How many lines in the records below contain the string "kern"? Reply with the number alone.
>> BEGIN AVAILABLE DATA
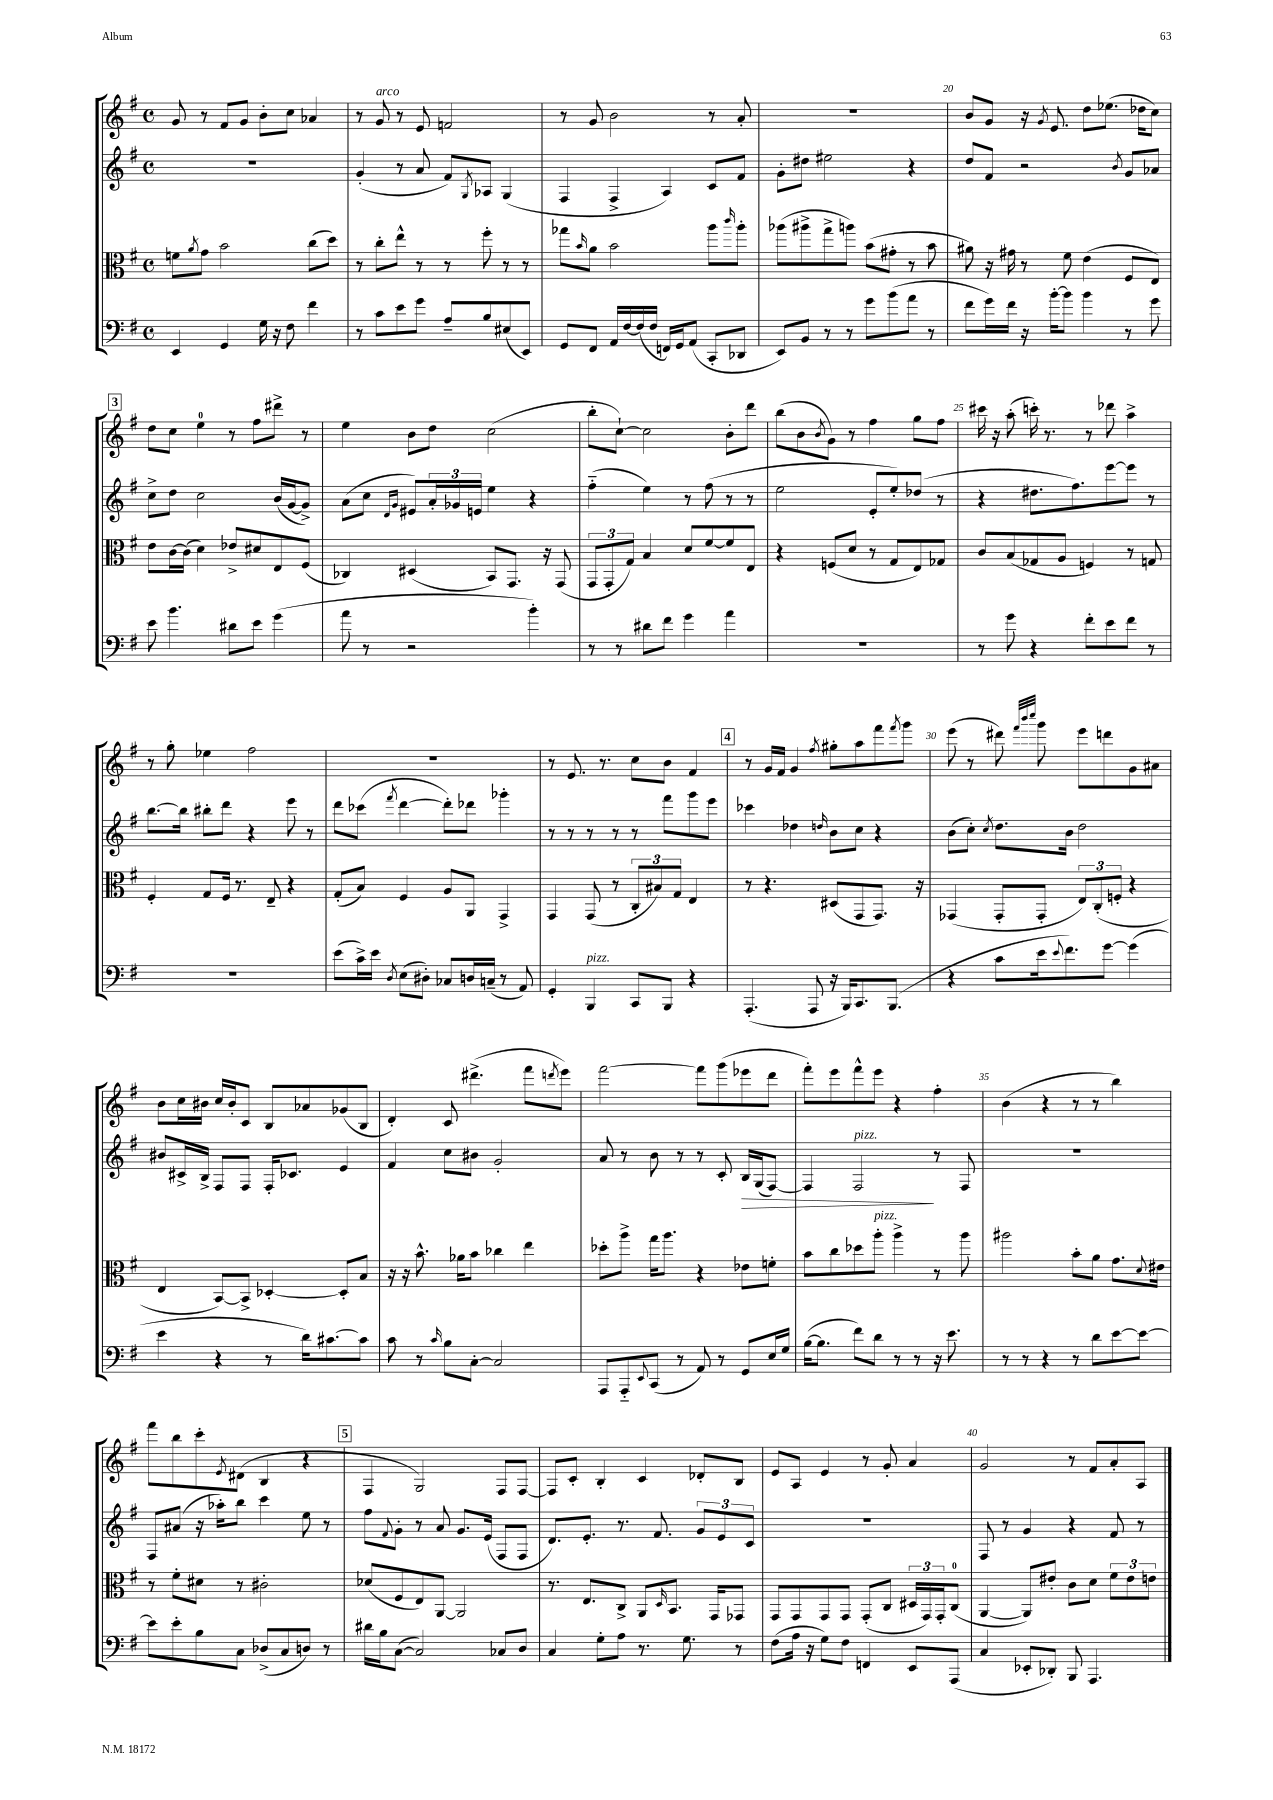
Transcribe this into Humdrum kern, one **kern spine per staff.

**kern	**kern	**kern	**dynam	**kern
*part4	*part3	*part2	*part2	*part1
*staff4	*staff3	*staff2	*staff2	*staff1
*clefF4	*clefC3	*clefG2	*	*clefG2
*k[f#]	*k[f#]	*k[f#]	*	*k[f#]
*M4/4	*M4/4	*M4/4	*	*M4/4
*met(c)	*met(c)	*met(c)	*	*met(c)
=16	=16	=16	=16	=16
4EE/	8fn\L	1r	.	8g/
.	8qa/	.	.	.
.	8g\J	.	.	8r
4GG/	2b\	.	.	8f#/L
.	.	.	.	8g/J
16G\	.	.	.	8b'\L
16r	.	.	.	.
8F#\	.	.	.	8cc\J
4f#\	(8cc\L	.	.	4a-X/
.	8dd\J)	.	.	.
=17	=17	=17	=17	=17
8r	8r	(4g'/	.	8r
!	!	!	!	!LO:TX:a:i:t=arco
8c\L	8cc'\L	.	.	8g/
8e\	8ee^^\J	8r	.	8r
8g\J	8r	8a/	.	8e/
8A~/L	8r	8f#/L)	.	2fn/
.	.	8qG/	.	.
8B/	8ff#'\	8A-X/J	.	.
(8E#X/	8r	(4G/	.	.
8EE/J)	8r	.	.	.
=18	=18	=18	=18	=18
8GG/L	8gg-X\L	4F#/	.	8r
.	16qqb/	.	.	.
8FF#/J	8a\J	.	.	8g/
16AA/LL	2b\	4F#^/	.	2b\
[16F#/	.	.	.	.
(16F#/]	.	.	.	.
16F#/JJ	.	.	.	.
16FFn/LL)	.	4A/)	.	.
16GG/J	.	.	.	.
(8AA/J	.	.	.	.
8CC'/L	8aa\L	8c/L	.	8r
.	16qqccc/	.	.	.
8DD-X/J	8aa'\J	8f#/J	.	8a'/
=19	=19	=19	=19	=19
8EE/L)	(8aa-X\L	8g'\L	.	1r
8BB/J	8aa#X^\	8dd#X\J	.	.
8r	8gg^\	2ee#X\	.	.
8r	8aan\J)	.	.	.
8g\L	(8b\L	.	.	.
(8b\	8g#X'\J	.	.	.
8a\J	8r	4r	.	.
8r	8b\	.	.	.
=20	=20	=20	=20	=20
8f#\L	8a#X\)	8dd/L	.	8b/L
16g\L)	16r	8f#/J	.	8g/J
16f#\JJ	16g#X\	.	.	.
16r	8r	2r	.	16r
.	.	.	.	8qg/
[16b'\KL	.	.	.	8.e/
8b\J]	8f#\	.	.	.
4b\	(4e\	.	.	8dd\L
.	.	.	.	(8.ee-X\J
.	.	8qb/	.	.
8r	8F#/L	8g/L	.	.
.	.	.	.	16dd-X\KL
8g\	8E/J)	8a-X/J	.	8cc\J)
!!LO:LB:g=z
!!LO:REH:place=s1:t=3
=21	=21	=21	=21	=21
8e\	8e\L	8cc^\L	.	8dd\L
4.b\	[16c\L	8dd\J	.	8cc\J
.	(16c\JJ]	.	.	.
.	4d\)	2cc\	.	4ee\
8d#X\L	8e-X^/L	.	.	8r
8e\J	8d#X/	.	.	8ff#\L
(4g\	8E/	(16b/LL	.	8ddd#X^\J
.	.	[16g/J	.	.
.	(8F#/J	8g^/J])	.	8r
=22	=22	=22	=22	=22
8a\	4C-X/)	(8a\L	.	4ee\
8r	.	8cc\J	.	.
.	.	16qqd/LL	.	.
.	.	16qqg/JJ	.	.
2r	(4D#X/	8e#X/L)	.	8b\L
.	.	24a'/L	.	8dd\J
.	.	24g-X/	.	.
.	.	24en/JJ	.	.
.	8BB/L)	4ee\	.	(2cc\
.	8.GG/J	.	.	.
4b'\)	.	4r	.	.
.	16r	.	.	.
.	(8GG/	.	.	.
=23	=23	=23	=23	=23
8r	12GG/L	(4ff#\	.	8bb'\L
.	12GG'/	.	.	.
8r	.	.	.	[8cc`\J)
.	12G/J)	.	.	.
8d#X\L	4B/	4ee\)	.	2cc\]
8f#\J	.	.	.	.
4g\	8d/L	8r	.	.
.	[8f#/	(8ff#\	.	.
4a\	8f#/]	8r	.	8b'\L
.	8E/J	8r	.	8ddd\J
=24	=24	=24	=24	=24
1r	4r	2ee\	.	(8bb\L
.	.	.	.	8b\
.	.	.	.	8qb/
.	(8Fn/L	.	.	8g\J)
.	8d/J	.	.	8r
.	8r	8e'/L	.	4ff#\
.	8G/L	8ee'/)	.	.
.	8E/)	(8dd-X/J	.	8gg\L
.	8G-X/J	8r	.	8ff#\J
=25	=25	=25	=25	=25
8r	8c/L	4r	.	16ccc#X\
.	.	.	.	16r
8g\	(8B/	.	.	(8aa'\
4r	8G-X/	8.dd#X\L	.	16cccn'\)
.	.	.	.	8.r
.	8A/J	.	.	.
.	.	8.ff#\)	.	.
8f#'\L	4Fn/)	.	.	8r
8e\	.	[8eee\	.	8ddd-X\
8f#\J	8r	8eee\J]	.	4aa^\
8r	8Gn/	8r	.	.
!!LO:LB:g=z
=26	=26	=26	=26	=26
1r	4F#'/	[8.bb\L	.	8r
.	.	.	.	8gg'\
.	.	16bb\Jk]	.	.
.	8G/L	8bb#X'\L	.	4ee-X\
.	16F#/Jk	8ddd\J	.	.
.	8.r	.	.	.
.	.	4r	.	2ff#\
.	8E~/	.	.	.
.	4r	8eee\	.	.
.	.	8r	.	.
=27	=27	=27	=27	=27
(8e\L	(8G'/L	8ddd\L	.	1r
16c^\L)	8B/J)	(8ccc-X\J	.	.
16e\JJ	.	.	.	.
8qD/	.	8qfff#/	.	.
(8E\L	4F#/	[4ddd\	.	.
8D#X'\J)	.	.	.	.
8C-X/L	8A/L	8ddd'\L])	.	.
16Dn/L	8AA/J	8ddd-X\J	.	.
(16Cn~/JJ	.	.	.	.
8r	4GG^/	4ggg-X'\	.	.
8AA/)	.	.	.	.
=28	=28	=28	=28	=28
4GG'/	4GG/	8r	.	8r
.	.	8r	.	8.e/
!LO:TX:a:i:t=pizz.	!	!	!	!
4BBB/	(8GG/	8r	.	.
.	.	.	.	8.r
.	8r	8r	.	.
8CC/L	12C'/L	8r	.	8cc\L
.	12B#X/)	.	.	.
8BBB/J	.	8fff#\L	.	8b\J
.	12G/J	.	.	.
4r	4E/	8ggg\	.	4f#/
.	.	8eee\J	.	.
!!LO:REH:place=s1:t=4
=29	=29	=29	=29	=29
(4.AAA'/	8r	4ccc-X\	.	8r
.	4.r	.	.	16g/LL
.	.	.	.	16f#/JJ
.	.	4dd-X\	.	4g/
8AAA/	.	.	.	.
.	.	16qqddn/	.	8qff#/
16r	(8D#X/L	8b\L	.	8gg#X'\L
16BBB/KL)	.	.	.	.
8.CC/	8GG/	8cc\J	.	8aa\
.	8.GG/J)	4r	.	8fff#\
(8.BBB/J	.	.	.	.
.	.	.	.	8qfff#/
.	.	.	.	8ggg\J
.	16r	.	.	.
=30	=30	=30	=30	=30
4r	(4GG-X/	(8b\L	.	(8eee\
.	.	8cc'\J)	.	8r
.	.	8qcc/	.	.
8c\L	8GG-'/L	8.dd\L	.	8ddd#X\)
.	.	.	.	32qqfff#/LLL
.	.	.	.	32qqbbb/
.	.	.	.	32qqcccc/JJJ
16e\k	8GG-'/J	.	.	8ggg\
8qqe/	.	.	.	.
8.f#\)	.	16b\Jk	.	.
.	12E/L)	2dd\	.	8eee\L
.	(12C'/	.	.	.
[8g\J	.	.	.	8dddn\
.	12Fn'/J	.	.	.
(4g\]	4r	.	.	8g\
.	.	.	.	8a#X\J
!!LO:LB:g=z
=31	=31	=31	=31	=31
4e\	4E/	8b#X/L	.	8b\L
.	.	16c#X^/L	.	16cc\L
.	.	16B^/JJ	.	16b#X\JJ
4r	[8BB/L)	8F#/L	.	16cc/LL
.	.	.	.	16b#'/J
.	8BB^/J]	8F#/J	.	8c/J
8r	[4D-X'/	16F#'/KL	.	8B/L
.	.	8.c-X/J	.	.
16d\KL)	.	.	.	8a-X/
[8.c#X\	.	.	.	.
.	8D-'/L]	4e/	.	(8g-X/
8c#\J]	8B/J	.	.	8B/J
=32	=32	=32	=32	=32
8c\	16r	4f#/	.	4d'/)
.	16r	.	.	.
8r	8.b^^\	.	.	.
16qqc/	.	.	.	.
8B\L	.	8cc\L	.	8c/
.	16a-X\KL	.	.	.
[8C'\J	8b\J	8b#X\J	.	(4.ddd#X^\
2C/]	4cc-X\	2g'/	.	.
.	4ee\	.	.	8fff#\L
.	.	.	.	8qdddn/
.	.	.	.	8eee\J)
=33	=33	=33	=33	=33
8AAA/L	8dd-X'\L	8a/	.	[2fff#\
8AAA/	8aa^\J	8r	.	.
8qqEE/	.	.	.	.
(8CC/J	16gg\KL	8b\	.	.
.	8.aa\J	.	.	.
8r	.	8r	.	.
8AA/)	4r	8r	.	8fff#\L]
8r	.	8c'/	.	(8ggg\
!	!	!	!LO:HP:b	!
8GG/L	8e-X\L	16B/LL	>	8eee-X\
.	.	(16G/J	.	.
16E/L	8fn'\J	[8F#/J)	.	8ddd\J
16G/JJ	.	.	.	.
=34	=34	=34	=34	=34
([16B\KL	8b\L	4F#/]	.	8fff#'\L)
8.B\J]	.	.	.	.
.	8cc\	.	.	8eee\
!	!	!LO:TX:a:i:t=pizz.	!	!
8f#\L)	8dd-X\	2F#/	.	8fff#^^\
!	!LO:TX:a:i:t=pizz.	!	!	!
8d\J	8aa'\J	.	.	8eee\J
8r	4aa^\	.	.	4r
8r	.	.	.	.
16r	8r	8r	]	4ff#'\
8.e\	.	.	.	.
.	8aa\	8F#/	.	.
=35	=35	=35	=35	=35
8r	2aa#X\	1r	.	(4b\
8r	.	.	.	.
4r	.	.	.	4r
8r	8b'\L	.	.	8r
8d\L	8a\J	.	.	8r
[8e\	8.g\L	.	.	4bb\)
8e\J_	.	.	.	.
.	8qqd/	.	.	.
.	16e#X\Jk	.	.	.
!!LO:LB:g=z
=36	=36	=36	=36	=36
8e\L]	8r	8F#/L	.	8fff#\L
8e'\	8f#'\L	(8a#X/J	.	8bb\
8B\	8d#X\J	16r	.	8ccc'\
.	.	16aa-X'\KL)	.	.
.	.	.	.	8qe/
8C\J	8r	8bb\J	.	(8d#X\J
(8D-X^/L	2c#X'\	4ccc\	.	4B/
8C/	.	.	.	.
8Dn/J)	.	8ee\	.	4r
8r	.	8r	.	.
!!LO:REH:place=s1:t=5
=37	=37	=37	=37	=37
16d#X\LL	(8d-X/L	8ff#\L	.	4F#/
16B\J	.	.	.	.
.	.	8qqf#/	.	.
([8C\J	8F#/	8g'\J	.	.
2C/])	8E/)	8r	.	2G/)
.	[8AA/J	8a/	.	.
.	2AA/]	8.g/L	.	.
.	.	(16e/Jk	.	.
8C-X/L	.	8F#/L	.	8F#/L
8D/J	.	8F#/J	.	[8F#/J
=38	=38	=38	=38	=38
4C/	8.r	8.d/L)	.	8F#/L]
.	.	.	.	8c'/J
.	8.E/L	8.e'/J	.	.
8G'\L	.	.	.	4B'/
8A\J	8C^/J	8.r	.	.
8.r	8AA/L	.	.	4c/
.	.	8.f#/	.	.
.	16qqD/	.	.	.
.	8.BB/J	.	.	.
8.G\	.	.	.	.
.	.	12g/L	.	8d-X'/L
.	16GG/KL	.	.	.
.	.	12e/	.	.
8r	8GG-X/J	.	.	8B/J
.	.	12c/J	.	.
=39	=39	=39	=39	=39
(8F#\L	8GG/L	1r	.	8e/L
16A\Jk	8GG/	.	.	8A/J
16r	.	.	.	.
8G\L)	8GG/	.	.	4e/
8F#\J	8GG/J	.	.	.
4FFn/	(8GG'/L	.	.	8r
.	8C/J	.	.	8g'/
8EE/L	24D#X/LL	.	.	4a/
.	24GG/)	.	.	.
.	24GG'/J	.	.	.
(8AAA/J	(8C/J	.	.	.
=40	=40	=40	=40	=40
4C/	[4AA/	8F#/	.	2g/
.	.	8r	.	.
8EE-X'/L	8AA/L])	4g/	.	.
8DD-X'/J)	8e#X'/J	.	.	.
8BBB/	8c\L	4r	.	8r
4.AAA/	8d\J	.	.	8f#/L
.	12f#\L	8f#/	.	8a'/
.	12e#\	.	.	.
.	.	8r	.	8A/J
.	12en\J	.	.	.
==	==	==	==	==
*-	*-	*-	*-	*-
>> END AVAILABLE DATA
*FINAL RESULT*
2